• _Work request_
What you return must match the records below character for character, except that no picture appears.

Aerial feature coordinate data
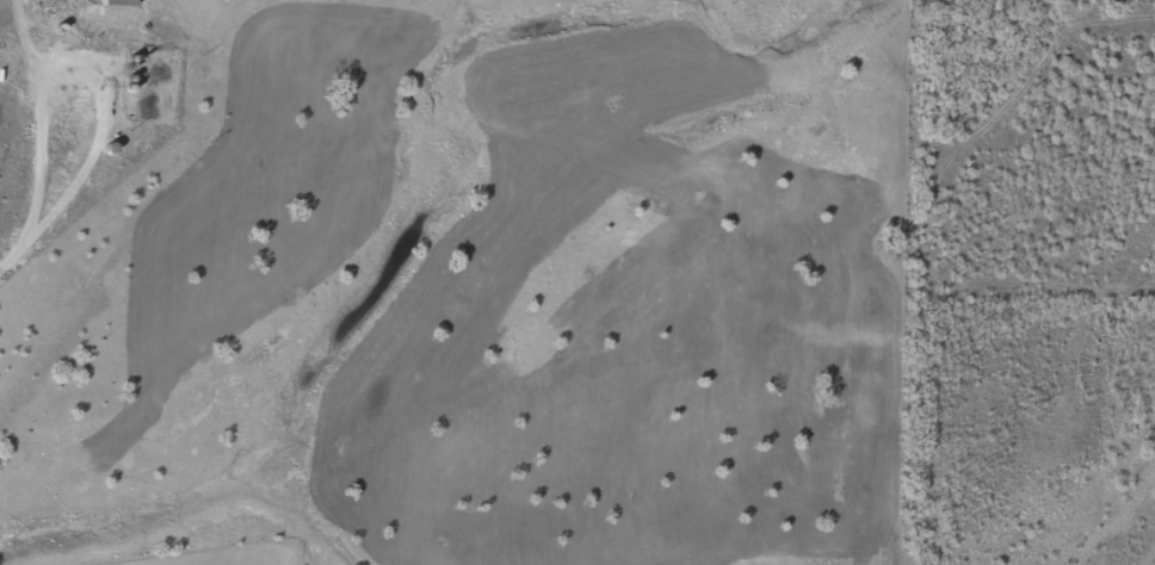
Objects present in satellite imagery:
building: (113, 2)

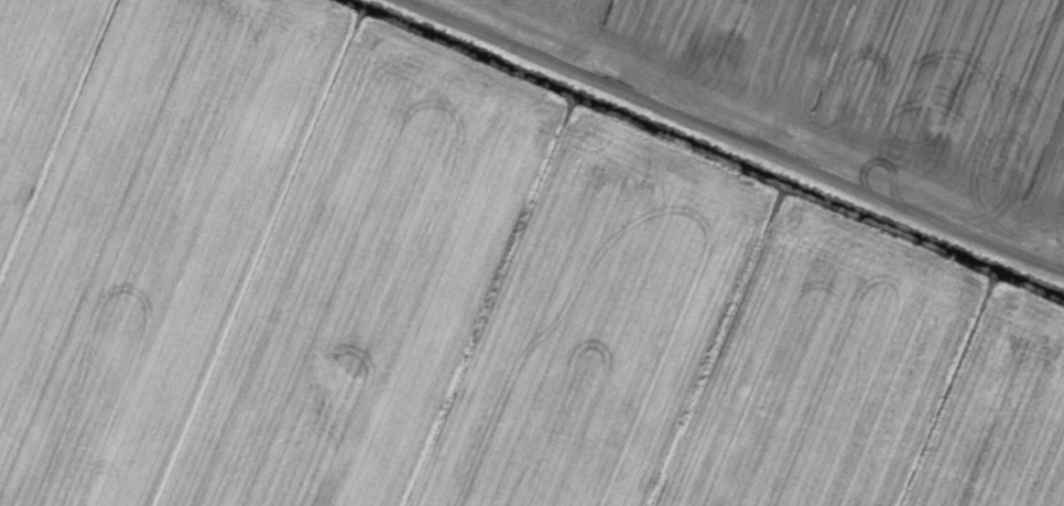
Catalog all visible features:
road: (760, 130)
crop: (532, 252)

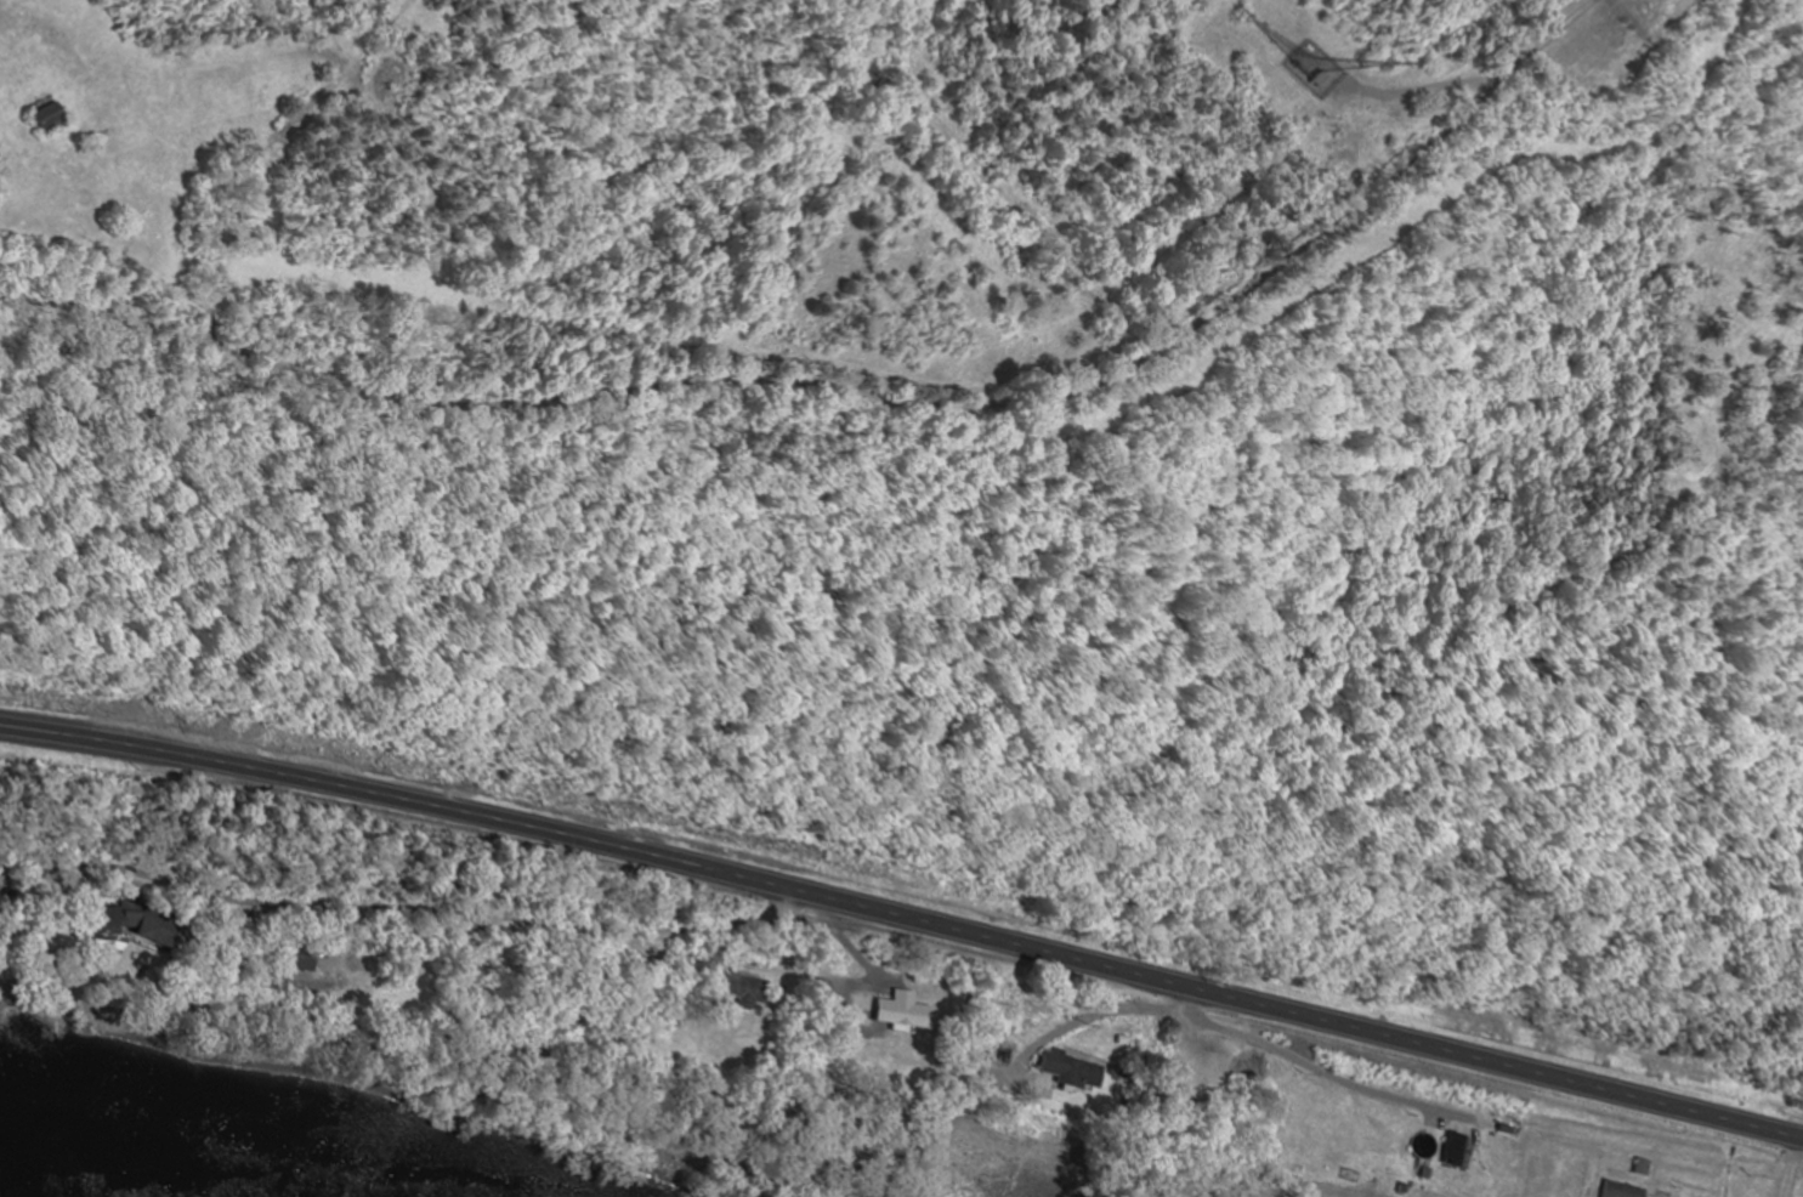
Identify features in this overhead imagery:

• _Exercise solution_
Objects present in satellite imagery:
building: (113, 2)

Catalog all visible features:
road: (760, 130)
crop: (532, 252)

Identify features in this overhead imagery:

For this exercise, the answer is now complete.